### INPUT FOR THIS TASK

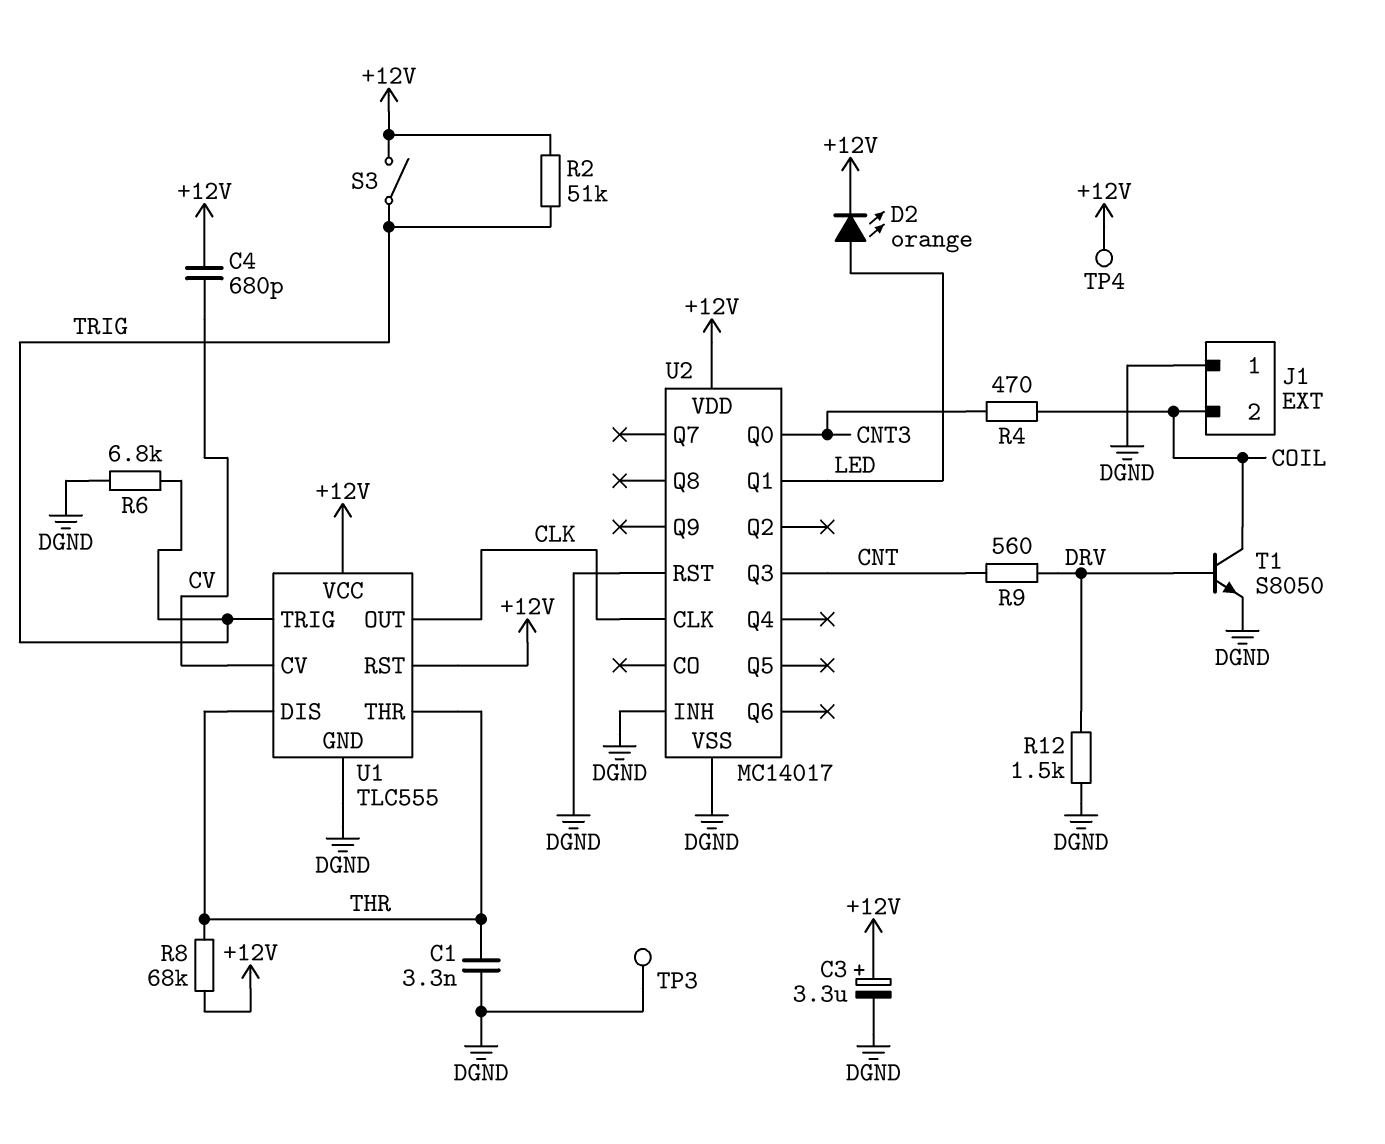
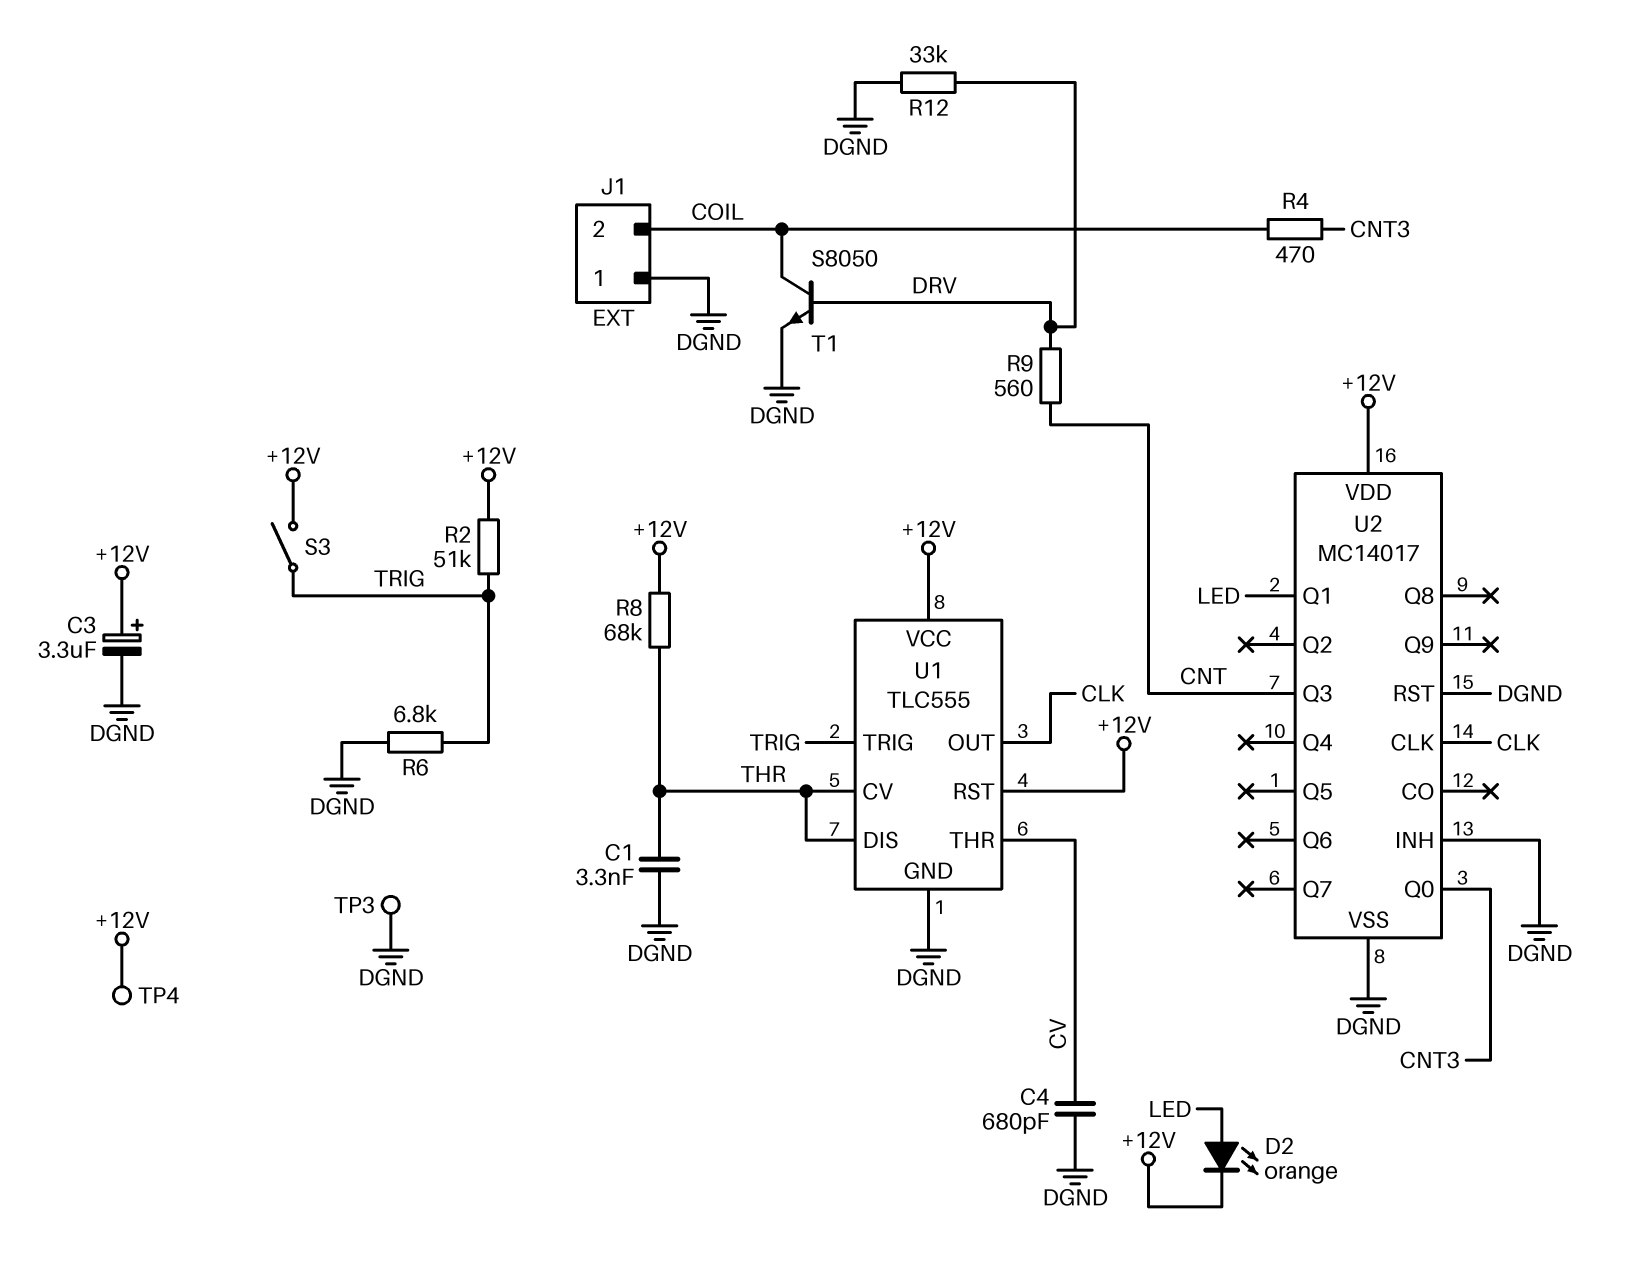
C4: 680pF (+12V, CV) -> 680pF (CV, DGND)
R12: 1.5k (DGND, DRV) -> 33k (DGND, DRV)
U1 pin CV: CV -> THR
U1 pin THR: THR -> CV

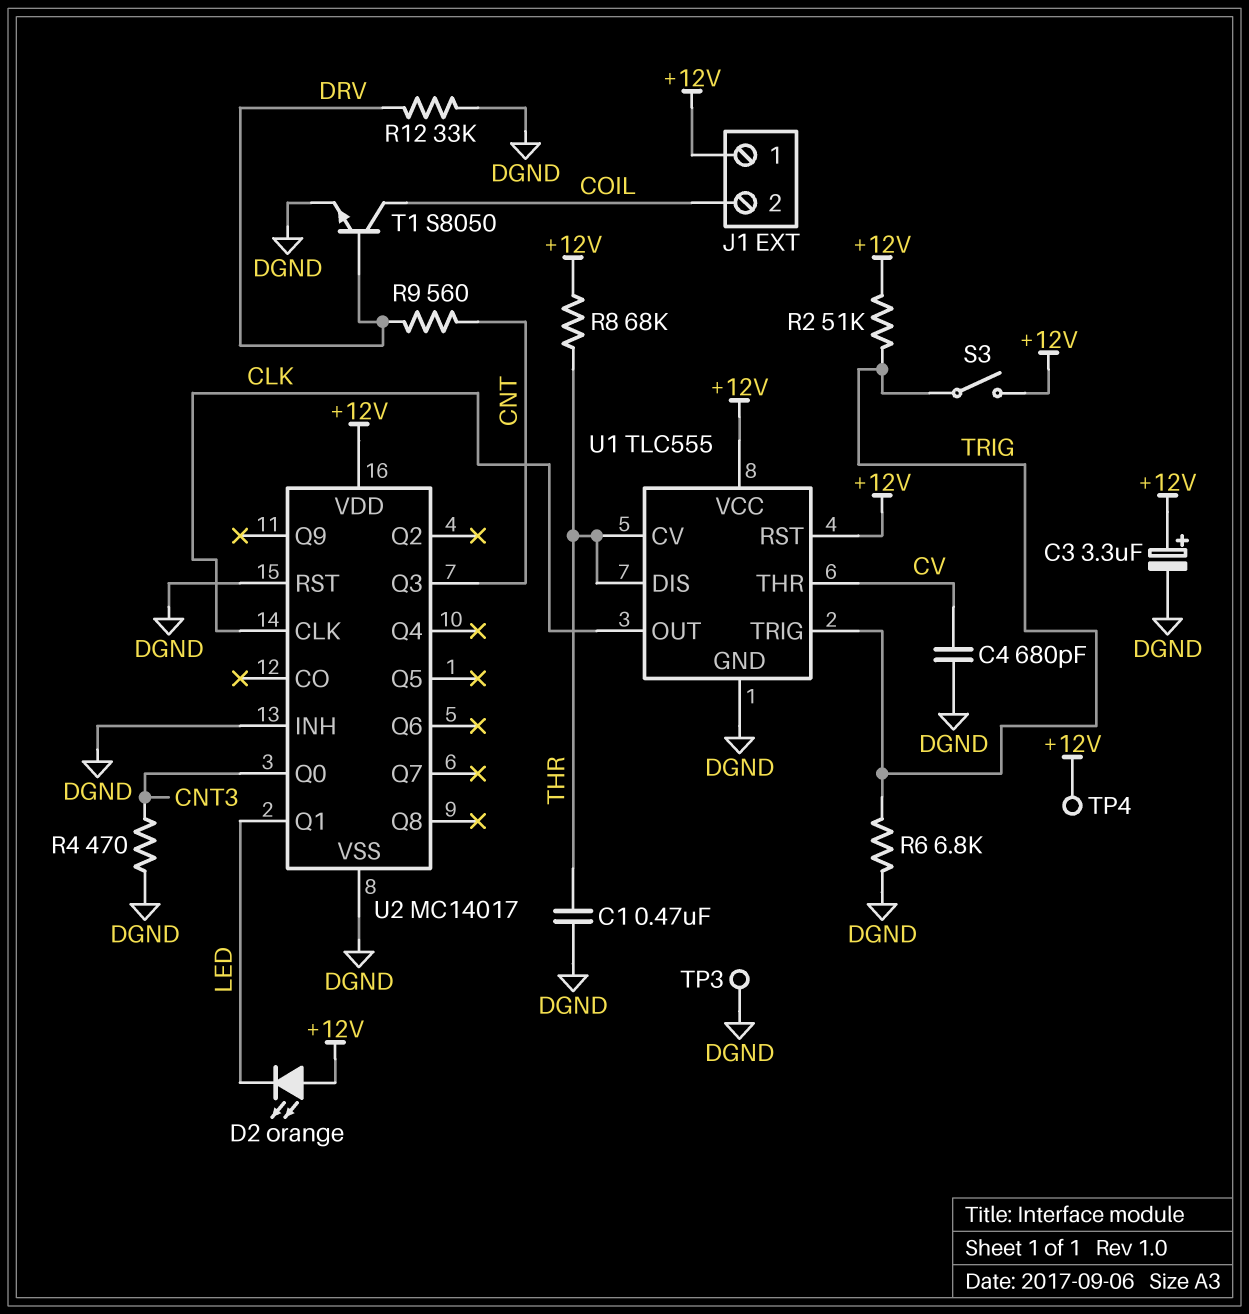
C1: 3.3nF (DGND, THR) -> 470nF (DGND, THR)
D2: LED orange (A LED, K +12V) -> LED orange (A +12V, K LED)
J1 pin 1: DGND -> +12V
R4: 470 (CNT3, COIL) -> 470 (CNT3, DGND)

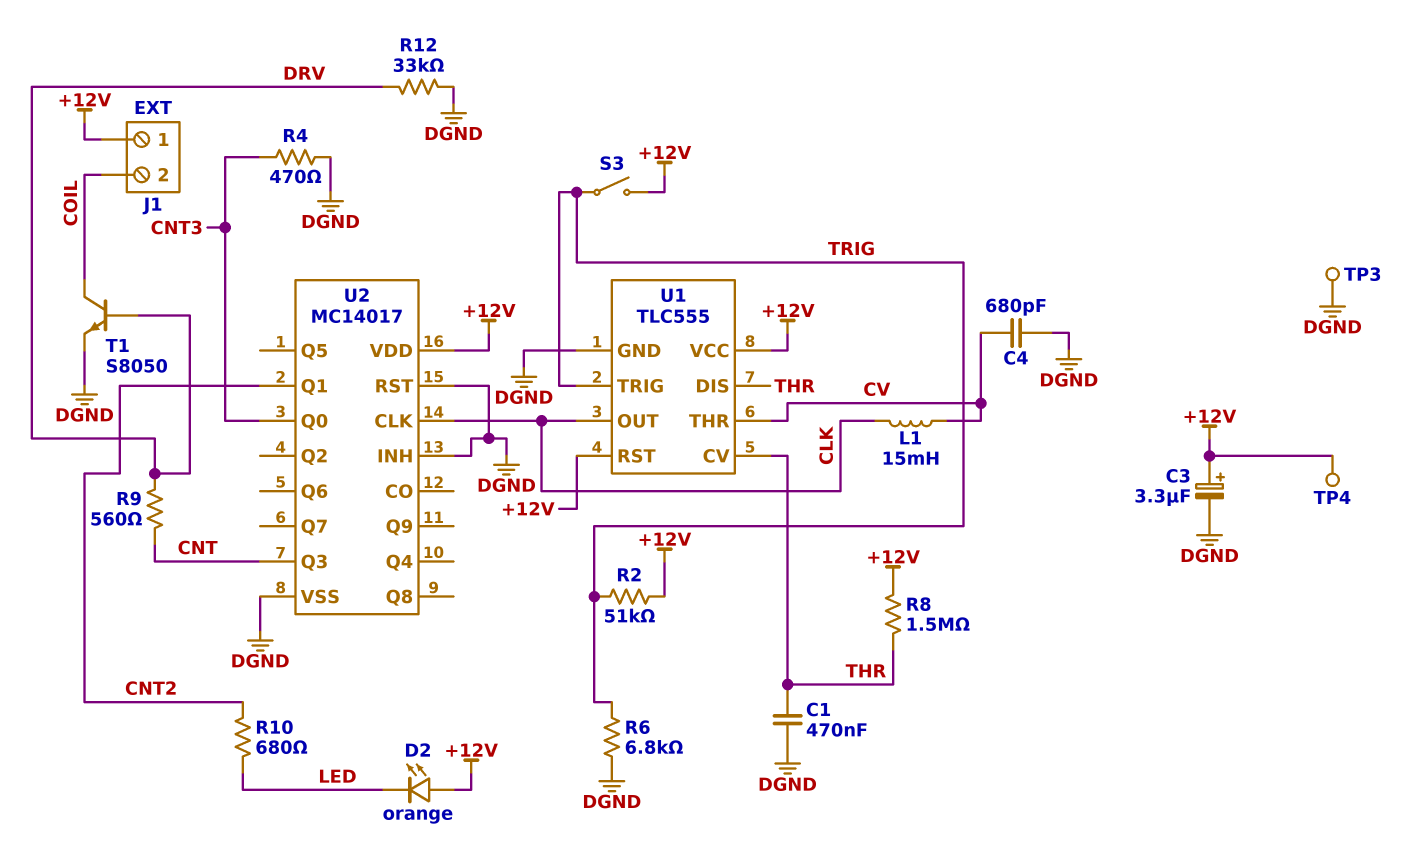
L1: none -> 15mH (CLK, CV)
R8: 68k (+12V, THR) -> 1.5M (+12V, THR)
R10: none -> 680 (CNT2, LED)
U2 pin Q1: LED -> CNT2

######
### INPUT FOR THIS TASK

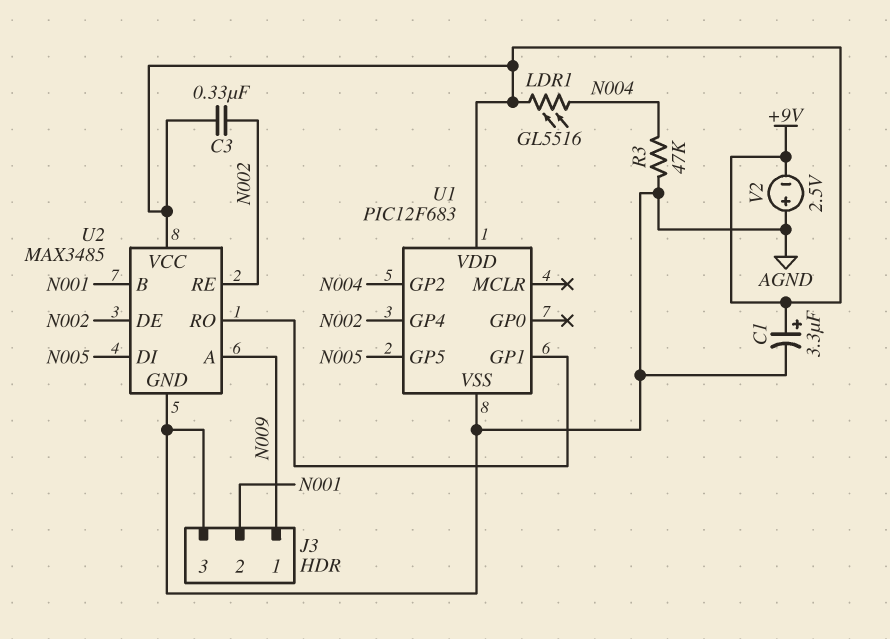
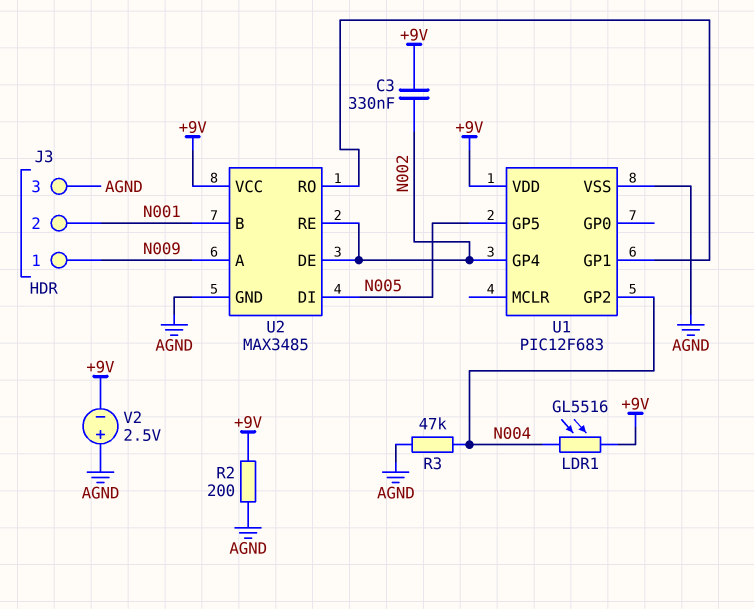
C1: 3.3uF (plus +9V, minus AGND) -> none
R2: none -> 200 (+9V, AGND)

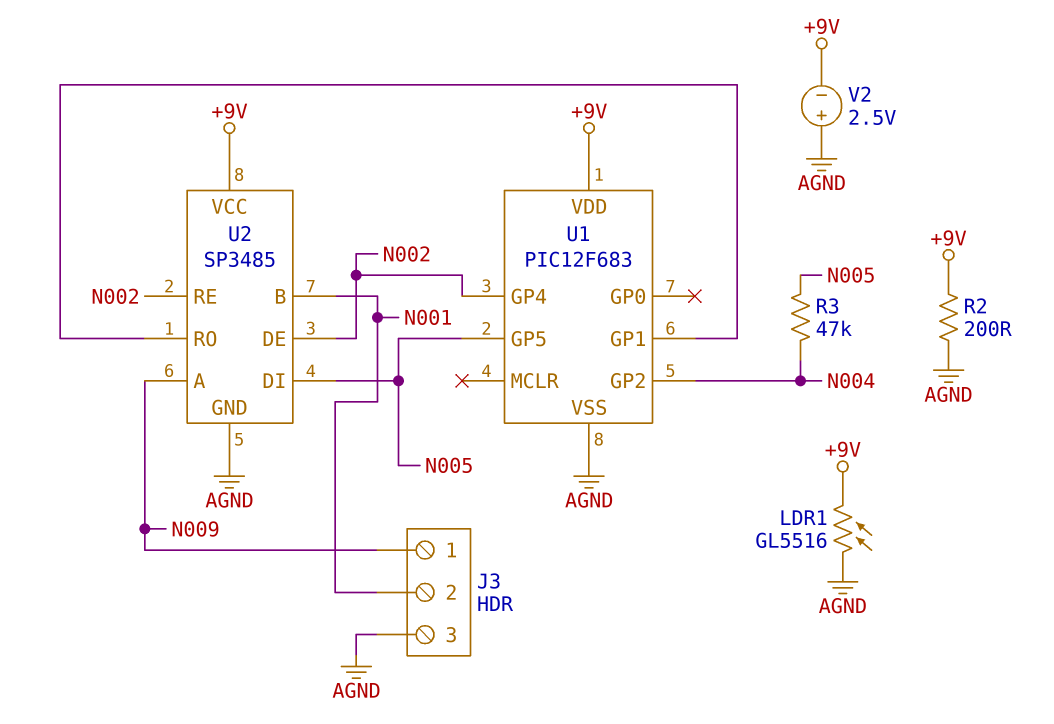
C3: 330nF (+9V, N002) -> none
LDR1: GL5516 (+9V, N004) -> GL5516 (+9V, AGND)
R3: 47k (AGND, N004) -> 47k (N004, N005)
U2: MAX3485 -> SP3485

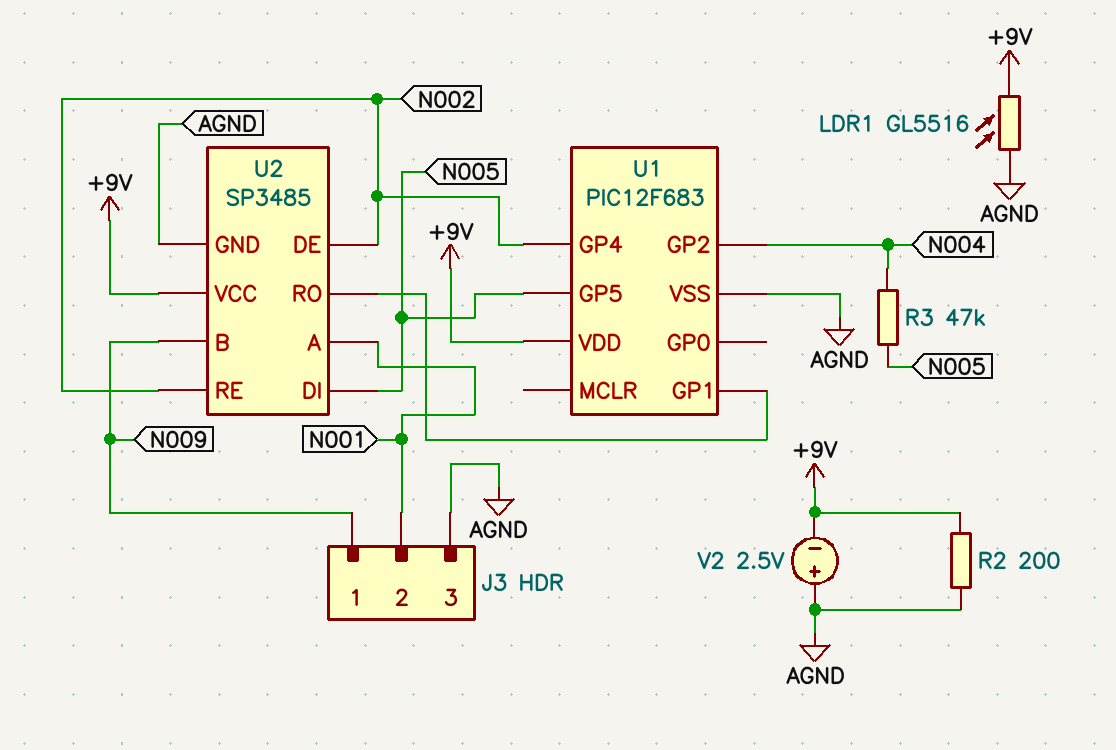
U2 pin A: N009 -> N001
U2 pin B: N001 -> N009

######

• **WHAT THE TASK REQUIRES**
Within these entries, output exactly the lines starting at the one with "U1 pin THR: THR -> CV" and finishing at the one with "U2 pin Q1: LED -> CNT2". Leave pictures out of the output.

• **RESPONSE**
U1 pin THR: THR -> CV

C1: 3.3nF (DGND, THR) -> 470nF (DGND, THR)
D2: LED orange (A LED, K +12V) -> LED orange (A +12V, K LED)
J1 pin 1: DGND -> +12V
R4: 470 (CNT3, COIL) -> 470 (CNT3, DGND)

L1: none -> 15mH (CLK, CV)
R8: 68k (+12V, THR) -> 1.5M (+12V, THR)
R10: none -> 680 (CNT2, LED)
U2 pin Q1: LED -> CNT2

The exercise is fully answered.